**Brief:**
Which lines of the data below contain "moved"? Please show them all.

Data records
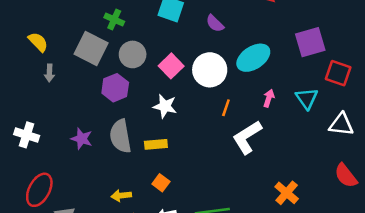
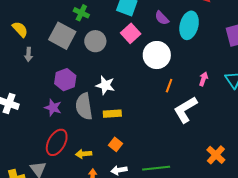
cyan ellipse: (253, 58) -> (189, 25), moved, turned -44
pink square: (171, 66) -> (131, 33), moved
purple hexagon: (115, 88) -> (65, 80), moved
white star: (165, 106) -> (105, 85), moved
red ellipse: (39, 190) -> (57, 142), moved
...
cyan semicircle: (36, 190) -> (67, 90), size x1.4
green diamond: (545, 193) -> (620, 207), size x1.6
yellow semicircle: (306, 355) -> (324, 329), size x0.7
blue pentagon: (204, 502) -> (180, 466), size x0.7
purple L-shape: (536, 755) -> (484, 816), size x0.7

**Result:**
cyan ellipse: (253, 58) -> (189, 25), moved, turned -44
pink square: (171, 66) -> (131, 33), moved
purple hexagon: (115, 88) -> (65, 80), moved
white star: (165, 106) -> (105, 85), moved
red ellipse: (39, 190) -> (57, 142), moved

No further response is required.